**Requirement:**
Search the material for the string "butelka", then report how many lines hold it, with no other text.
══════════════════════════════
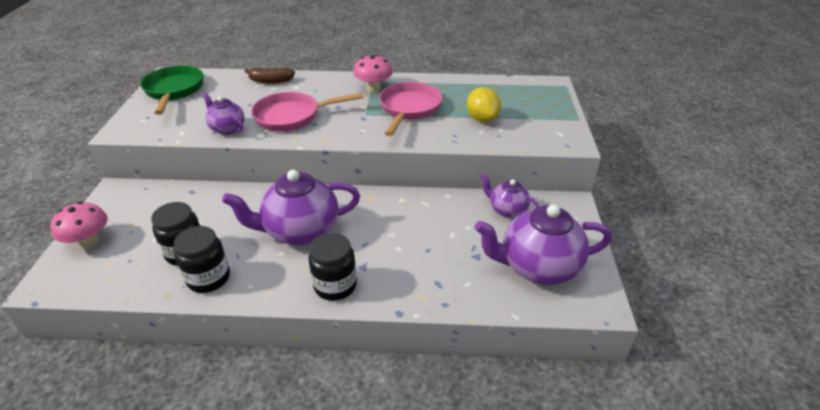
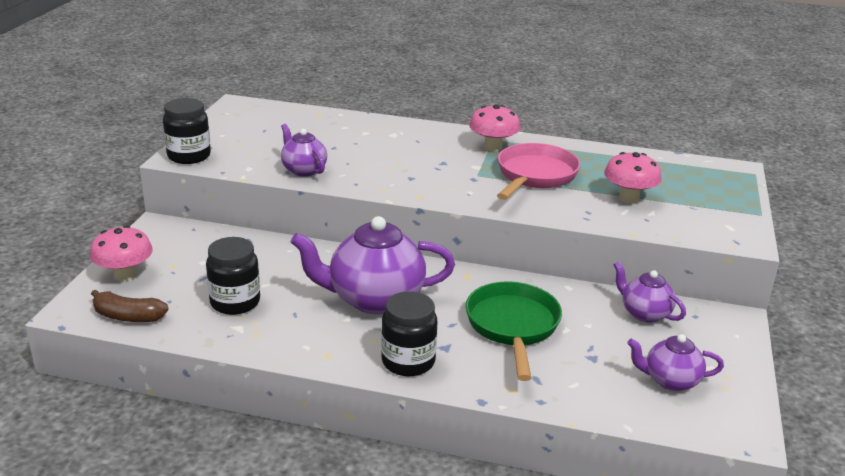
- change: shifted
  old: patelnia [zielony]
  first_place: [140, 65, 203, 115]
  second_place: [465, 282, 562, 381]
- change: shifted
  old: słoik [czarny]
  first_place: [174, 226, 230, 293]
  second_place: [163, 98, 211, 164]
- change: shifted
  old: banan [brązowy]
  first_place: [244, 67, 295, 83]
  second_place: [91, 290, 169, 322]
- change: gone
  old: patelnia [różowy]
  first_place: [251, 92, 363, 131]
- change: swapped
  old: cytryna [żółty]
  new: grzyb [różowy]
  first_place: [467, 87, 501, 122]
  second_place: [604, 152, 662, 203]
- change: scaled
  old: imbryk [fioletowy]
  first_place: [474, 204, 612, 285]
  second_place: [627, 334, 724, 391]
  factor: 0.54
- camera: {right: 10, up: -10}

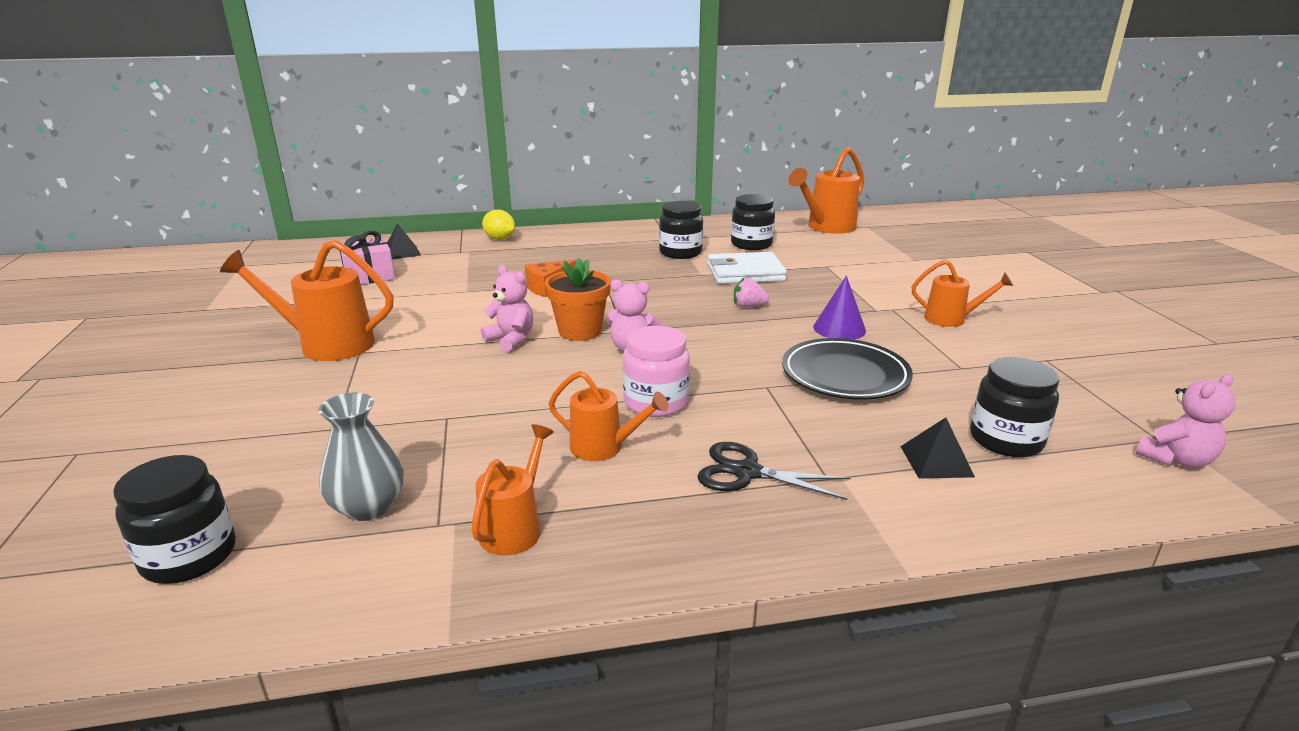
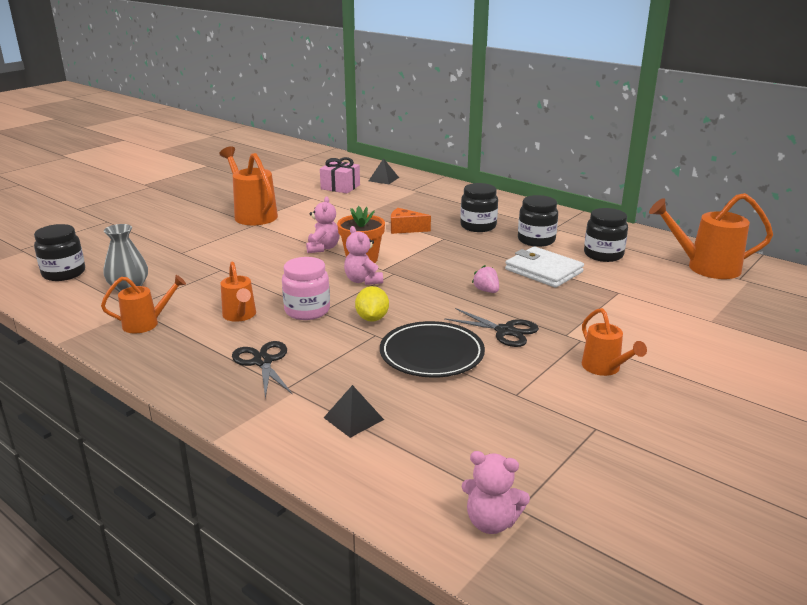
- change: shifted
  old: cytryna [żółty]
  first_place: [482, 209, 515, 240]
  second_place: [355, 286, 389, 322]
- change: swapped
  old: stożek [fioletowy]
  new: nożyczki [czarny]
  first_place: [813, 276, 866, 339]
  second_place: [444, 308, 539, 347]
- change: shifted
  old: słoik [czarny]
  first_place: [970, 357, 1059, 457]
  second_place: [460, 183, 498, 232]
- camera: {right: 50, up: 0}

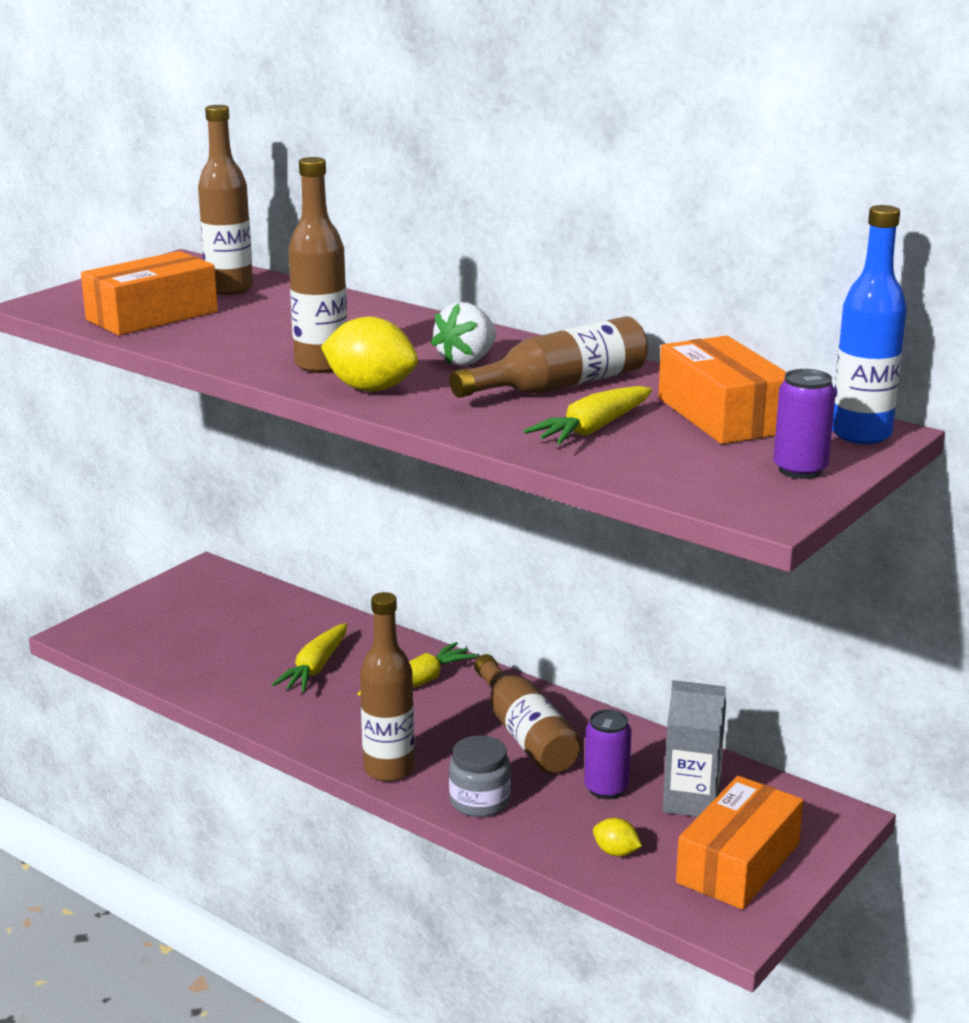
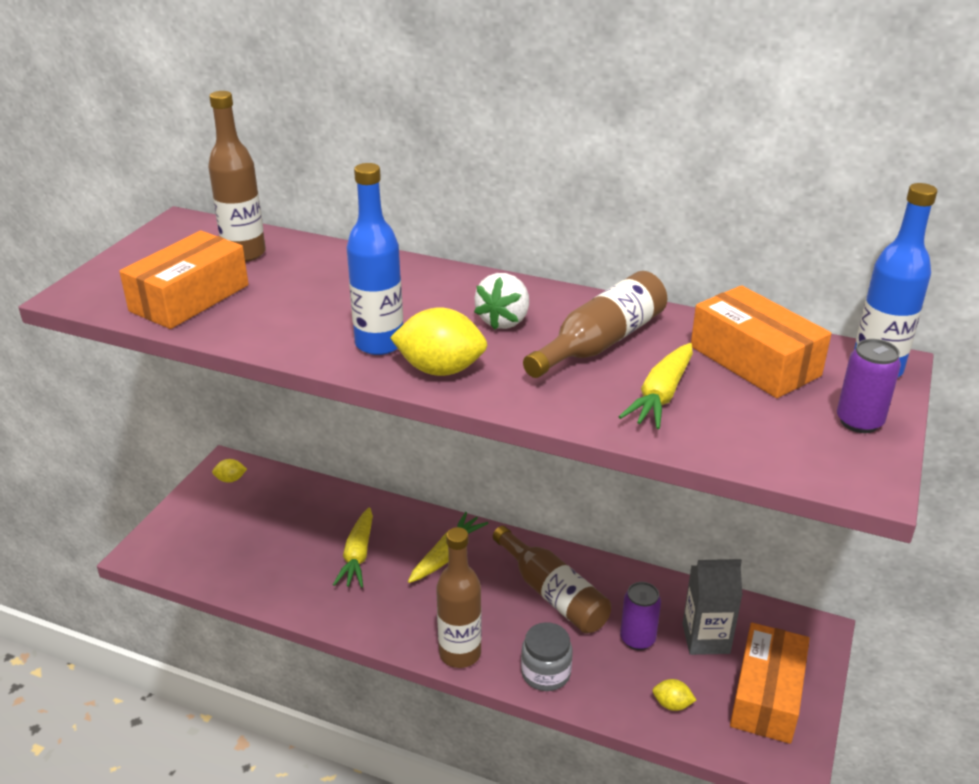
- change: repainted
  old: butelka [brązowy]
  new: butelka [niebieski]
  first_place: [288, 157, 348, 373]
  second_place: [347, 163, 403, 355]
- change: new
  new: cytryna [żółty]
  second_place: [212, 459, 247, 483]
- camera: {right: -15, up: 10}

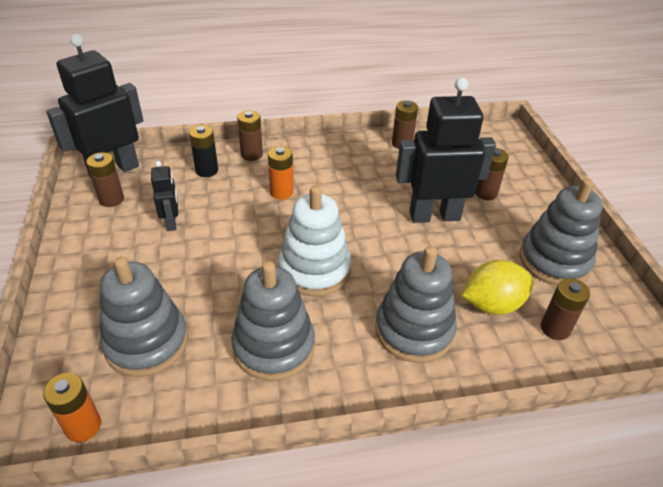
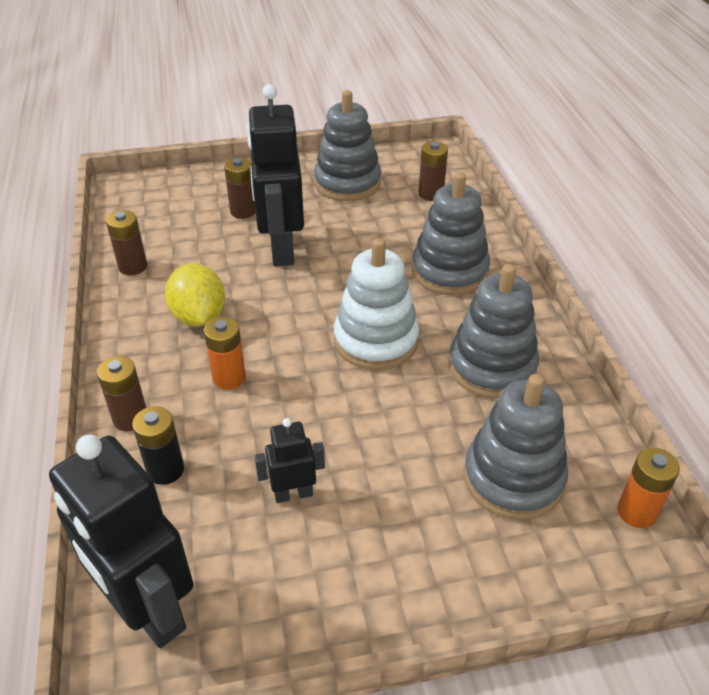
- change: gone
  old: bateria [brązowy]
  first_place: [86, 152, 124, 207]
- change: shifted
  old: cytryna [żółty]
  first_place: [461, 260, 534, 315]
  second_place: [165, 263, 225, 327]
- camera: {right: -90, up: 0}

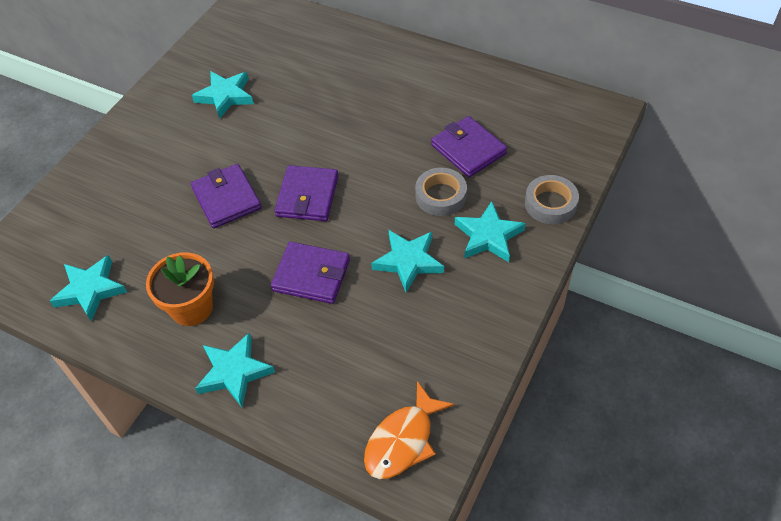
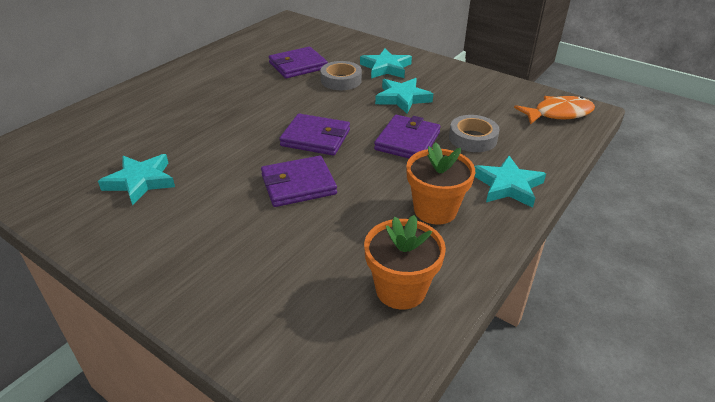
- change: swapped
  old: gwiazda [turkusowy]
  new: doniczka [pomarańczowy]
  first_place: [50, 255, 127, 321]
  second_place: [364, 215, 446, 309]
- change: rotated
  old: ryba [pomarańczowy]
  first_place: [364, 381, 454, 479]
  second_place: [514, 96, 595, 125]
  degrees: -60
- change: shifted
  old: taśma klejąca [szary]
  first_place: [525, 175, 579, 224]
  second_place: [449, 115, 500, 152]
- camera: {right: -85, up: -15}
══════════════════════════════
**Task response:**
2